> WORK TASK
Only the lines holding "SERVO" are wanted. Copy every one from the records below.

** Opening DATASET EXCERPTS block **

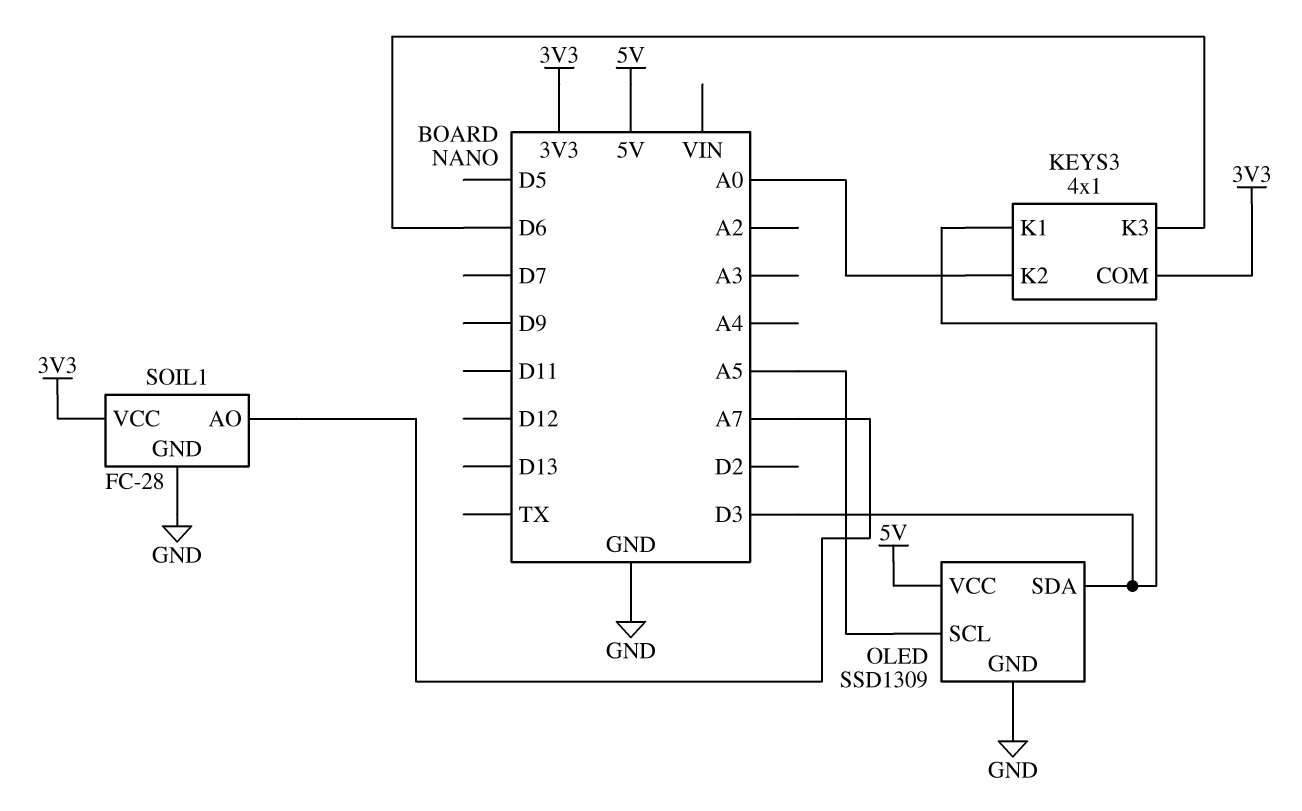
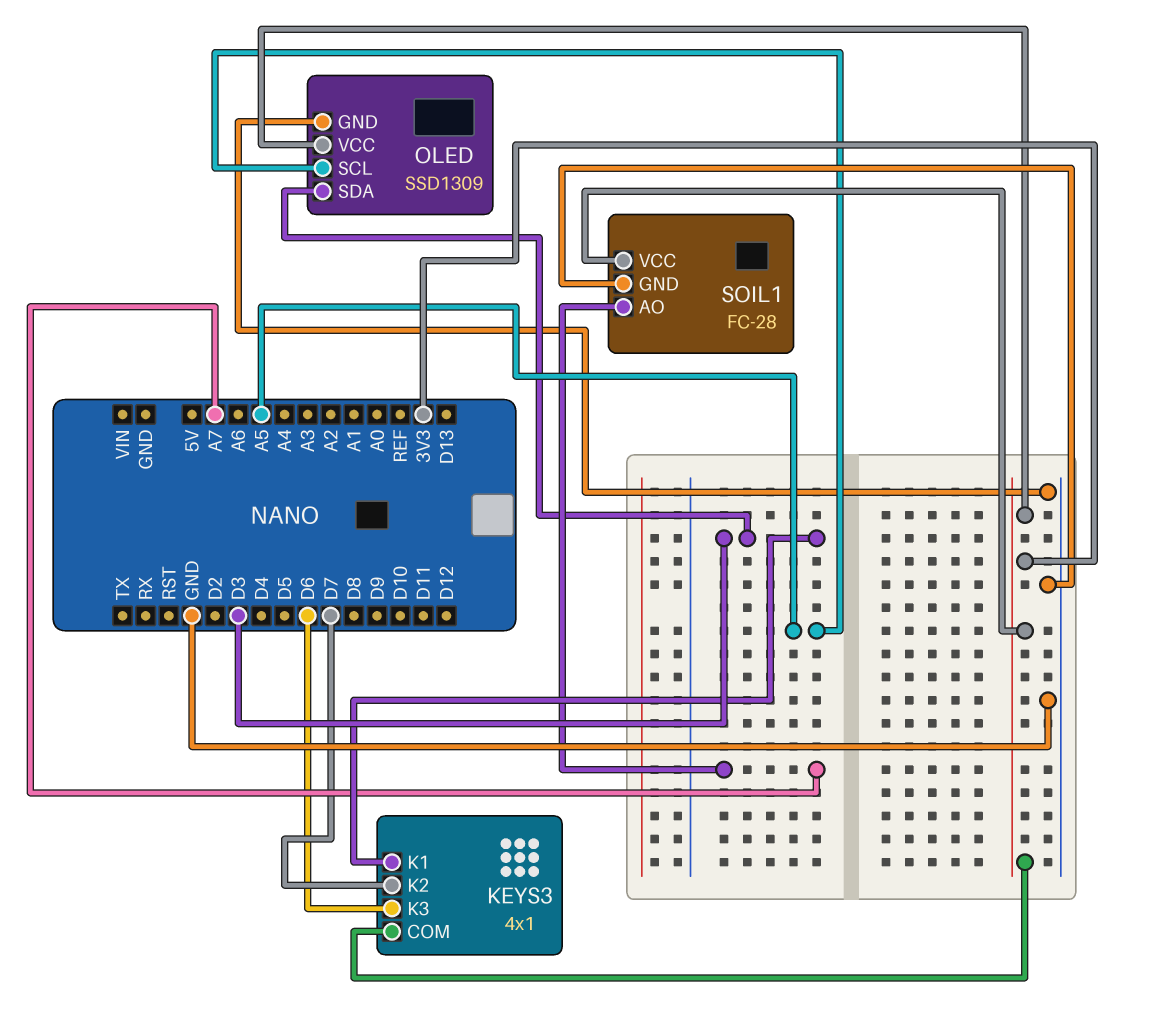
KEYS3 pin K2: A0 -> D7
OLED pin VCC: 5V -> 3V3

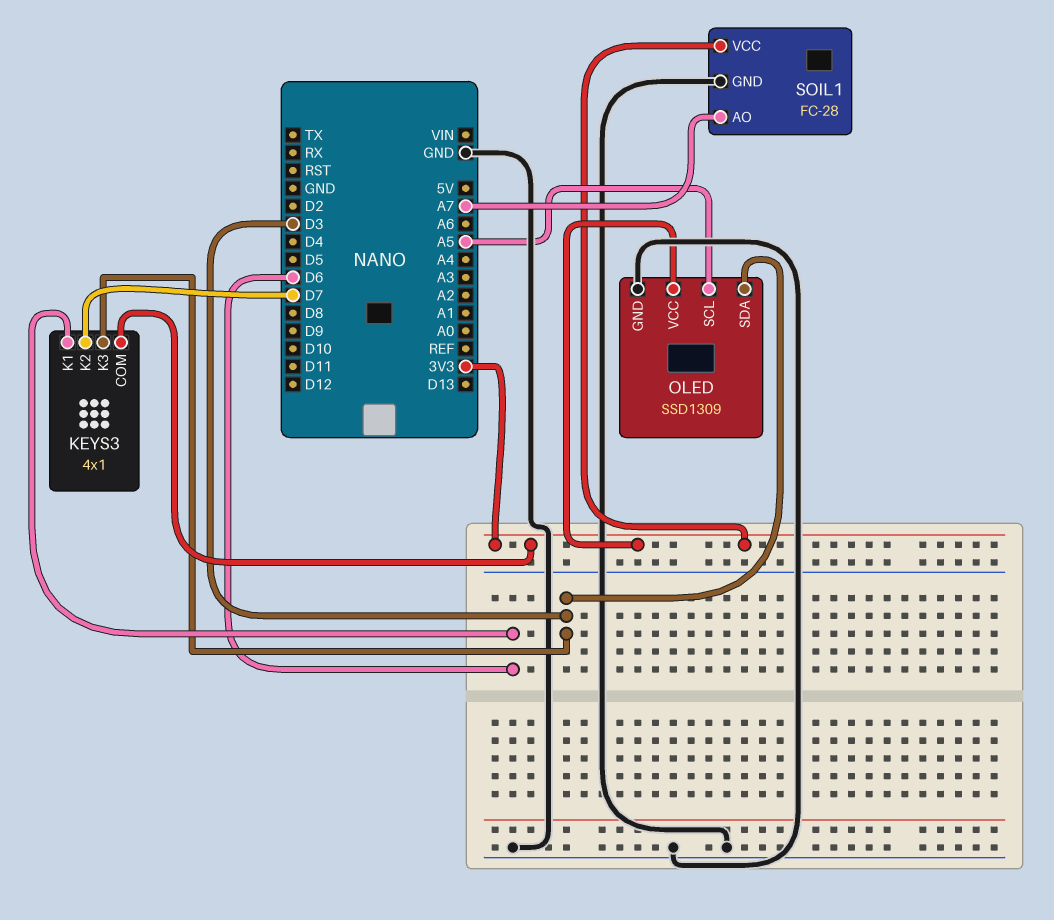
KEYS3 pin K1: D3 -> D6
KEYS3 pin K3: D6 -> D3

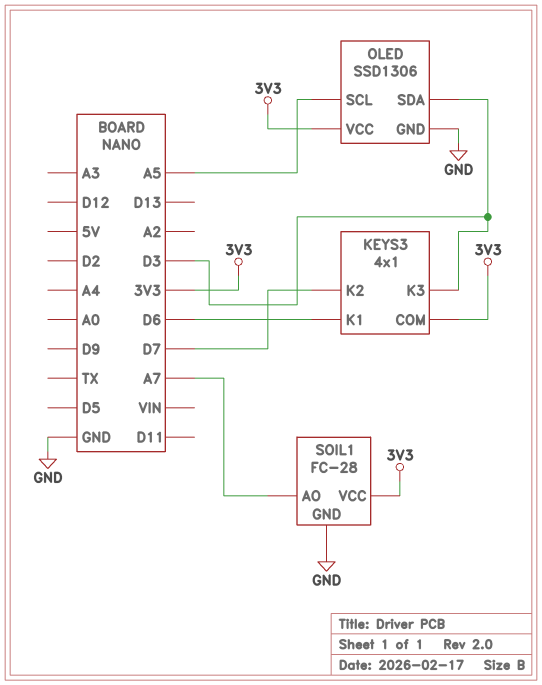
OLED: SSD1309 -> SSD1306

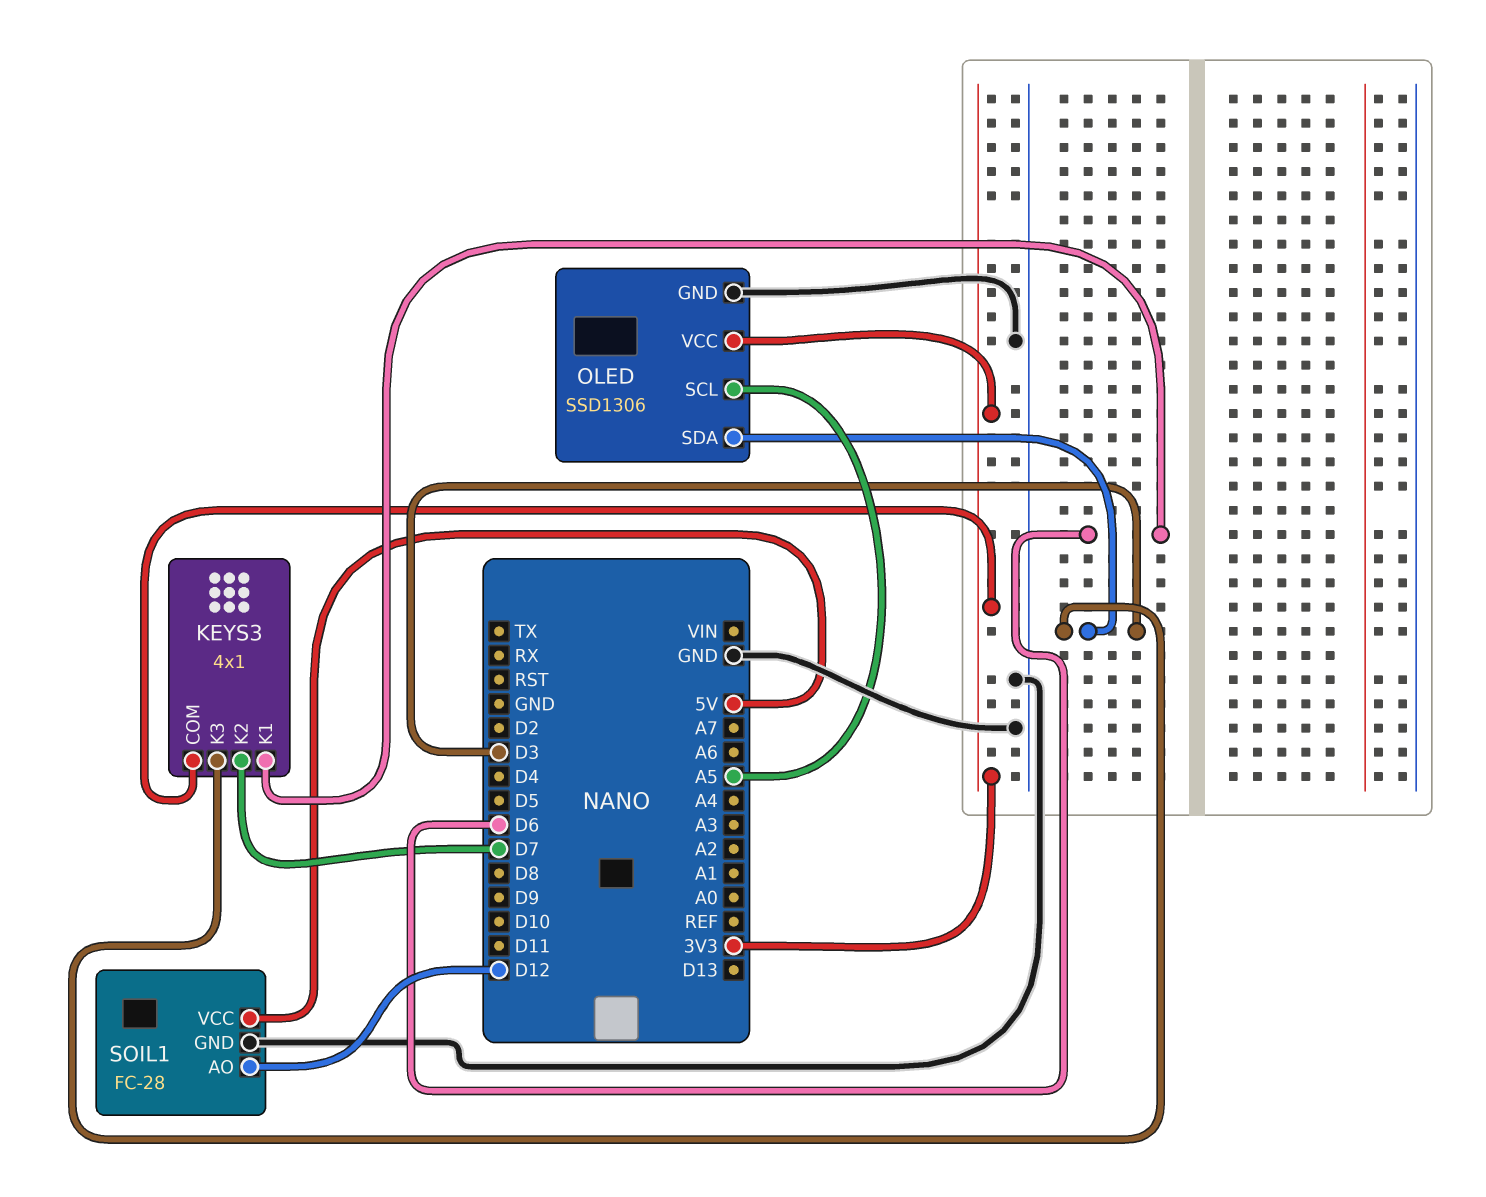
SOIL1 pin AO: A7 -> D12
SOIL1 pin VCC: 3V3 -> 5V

** Closing DATASET EXCERPTS block **
** Opening DATASET EXCERPTS block **

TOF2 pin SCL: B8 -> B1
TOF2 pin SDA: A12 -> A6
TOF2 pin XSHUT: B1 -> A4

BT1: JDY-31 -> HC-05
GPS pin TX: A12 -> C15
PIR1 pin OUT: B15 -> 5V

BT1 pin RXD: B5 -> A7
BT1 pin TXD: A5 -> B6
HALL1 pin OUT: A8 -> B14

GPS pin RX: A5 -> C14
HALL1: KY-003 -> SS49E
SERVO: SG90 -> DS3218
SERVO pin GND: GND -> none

** Closing DATASET EXCERPTS block **

> REPLY
SERVO: SG90 -> DS3218
SERVO pin GND: GND -> none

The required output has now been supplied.